Supplied information:

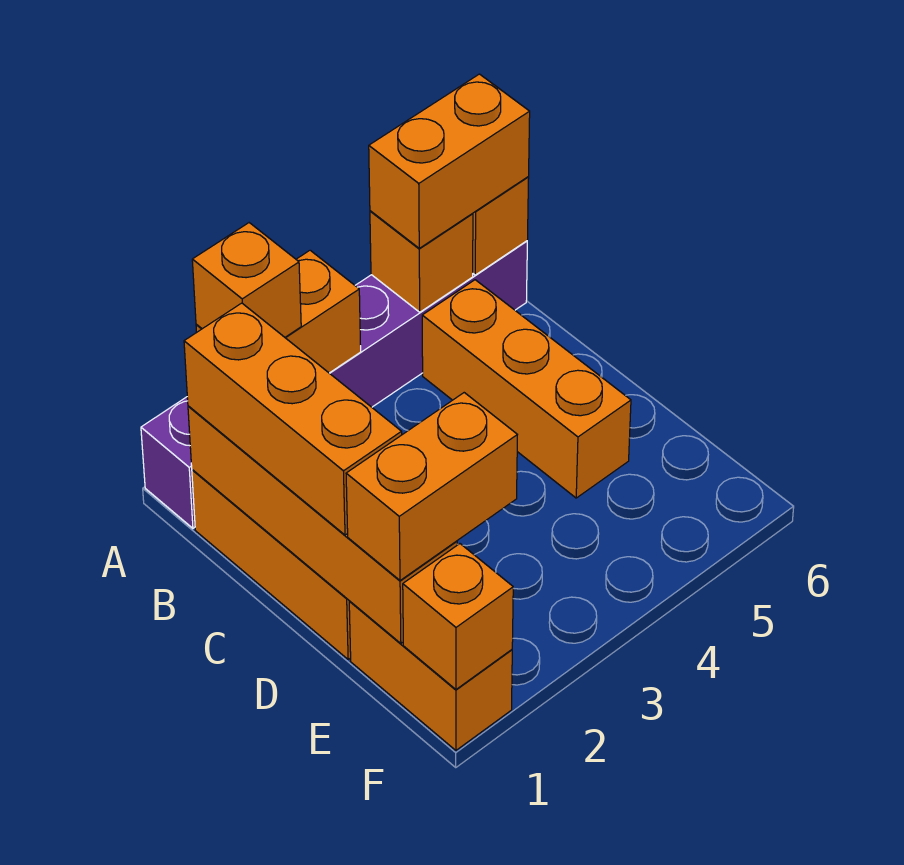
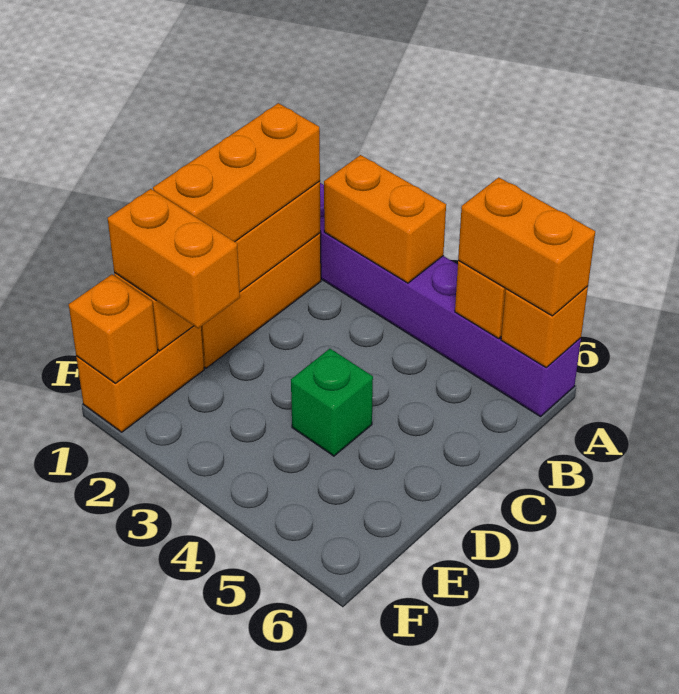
orange brick A2 level 3 -> none
orange brick B5:D5 level 1 -> none
none -> green brick D4 level 1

The problem:
Output the listing above in full, exactly. No images.

Written reply:
orange brick A2 level 3 -> none
orange brick B5:D5 level 1 -> none
none -> green brick D4 level 1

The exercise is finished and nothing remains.